Write out the entries below exactly as they stand. Skip every image.

Detected change data
※ ※ ※
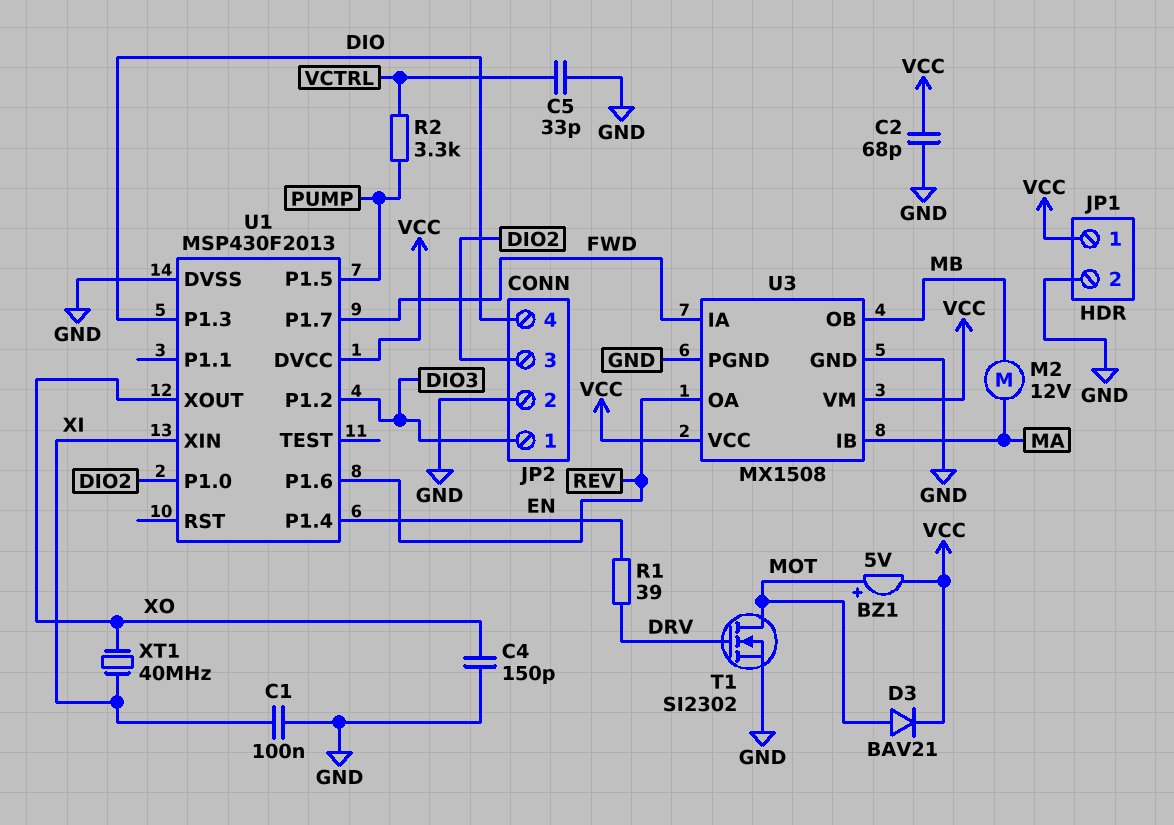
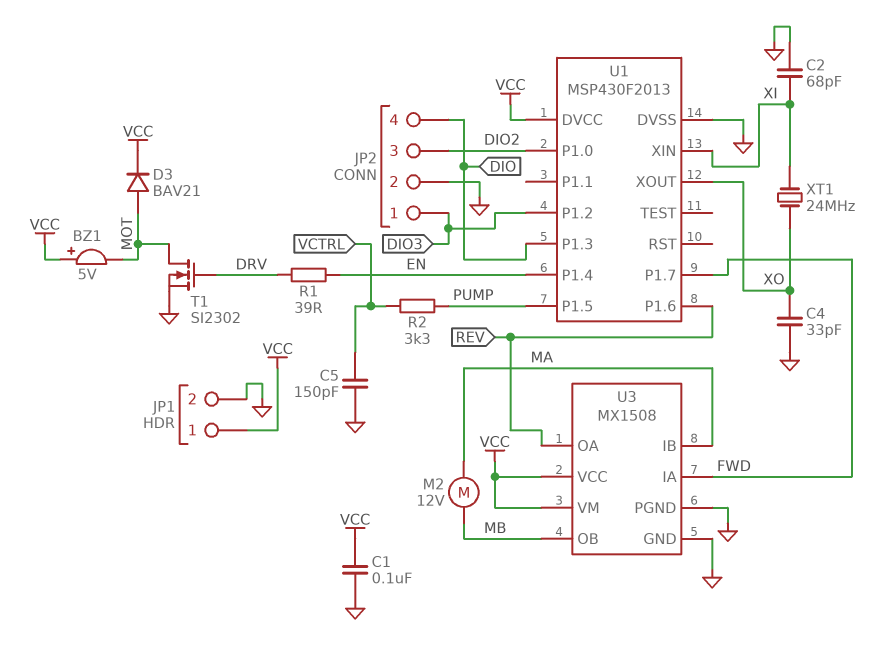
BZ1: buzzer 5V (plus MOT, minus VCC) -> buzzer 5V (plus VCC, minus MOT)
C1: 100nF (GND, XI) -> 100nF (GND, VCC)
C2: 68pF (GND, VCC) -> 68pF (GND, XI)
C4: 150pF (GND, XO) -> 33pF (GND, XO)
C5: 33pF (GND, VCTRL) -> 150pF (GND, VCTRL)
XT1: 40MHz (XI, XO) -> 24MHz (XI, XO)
※ ※ ※
• Task solution:
BZ1: buzzer 5V (plus MOT, minus VCC) -> buzzer 5V (plus VCC, minus MOT)
C1: 100nF (GND, XI) -> 100nF (GND, VCC)
C2: 68pF (GND, VCC) -> 68pF (GND, XI)
C4: 150pF (GND, XO) -> 33pF (GND, XO)
C5: 33pF (GND, VCTRL) -> 150pF (GND, VCTRL)
XT1: 40MHz (XI, XO) -> 24MHz (XI, XO)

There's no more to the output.